• Work instructions
From the listing below, retype exactly the line holding "yellow robot: 0 -> 1", the line holding "white glue stick: 3 -> 1", and the lines between them; skip everything else.

• Exercise data

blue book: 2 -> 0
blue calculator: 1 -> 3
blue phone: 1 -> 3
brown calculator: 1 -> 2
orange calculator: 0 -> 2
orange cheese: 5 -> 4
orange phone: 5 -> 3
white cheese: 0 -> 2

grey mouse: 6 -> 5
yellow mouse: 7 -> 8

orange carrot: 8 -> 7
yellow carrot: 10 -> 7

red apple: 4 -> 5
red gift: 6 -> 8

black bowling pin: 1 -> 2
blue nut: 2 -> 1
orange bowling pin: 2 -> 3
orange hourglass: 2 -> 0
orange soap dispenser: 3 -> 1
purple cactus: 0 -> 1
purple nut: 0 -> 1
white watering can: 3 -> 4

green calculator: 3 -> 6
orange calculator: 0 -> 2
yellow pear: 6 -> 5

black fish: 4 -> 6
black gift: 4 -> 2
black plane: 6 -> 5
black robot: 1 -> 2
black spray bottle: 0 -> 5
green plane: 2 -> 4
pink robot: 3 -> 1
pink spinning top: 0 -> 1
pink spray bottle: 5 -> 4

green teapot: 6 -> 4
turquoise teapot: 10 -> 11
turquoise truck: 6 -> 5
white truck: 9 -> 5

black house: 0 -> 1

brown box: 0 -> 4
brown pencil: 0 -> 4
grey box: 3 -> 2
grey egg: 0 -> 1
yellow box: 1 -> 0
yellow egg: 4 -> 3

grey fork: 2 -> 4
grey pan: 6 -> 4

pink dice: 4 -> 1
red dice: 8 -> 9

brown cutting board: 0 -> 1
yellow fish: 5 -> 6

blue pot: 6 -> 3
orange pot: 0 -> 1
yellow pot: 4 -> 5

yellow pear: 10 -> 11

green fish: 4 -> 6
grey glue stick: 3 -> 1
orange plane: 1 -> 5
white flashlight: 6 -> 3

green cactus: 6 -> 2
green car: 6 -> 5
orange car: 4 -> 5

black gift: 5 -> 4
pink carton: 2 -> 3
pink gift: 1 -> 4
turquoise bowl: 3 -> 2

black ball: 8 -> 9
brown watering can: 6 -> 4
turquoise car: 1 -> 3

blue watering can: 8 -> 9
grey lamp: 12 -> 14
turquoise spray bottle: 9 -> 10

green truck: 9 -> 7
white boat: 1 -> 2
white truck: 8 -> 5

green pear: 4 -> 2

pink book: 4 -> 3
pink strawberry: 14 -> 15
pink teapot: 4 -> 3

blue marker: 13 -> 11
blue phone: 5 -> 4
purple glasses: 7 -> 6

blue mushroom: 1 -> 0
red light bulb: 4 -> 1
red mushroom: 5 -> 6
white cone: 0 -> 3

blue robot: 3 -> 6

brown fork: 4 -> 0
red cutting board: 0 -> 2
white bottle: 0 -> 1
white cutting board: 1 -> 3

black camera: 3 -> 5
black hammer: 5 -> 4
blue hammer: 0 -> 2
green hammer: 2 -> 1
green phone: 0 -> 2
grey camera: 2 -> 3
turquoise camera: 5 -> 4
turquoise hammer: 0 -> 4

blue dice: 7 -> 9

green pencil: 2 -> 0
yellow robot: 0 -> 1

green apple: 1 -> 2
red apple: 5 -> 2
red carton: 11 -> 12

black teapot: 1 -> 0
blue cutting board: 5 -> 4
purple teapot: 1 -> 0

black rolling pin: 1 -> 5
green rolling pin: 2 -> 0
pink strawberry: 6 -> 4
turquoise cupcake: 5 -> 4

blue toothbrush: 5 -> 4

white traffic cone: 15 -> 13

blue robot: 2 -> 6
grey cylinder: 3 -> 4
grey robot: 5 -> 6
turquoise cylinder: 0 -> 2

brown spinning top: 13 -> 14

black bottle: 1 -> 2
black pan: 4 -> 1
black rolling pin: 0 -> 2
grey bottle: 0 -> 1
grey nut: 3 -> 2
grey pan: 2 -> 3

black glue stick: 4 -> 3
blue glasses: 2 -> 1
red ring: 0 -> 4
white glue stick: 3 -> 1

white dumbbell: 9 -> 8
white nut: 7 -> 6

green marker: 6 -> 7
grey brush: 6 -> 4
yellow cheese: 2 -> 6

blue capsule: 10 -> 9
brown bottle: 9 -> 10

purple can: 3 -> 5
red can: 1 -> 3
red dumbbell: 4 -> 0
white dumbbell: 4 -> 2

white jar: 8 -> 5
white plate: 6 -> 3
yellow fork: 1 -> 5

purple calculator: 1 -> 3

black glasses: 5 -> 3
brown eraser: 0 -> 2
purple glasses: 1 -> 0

• Response to the exercise
yellow robot: 0 -> 1

green apple: 1 -> 2
red apple: 5 -> 2
red carton: 11 -> 12

black teapot: 1 -> 0
blue cutting board: 5 -> 4
purple teapot: 1 -> 0

black rolling pin: 1 -> 5
green rolling pin: 2 -> 0
pink strawberry: 6 -> 4
turquoise cupcake: 5 -> 4

blue toothbrush: 5 -> 4

white traffic cone: 15 -> 13

blue robot: 2 -> 6
grey cylinder: 3 -> 4
grey robot: 5 -> 6
turquoise cylinder: 0 -> 2

brown spinning top: 13 -> 14

black bottle: 1 -> 2
black pan: 4 -> 1
black rolling pin: 0 -> 2
grey bottle: 0 -> 1
grey nut: 3 -> 2
grey pan: 2 -> 3

black glue stick: 4 -> 3
blue glasses: 2 -> 1
red ring: 0 -> 4
white glue stick: 3 -> 1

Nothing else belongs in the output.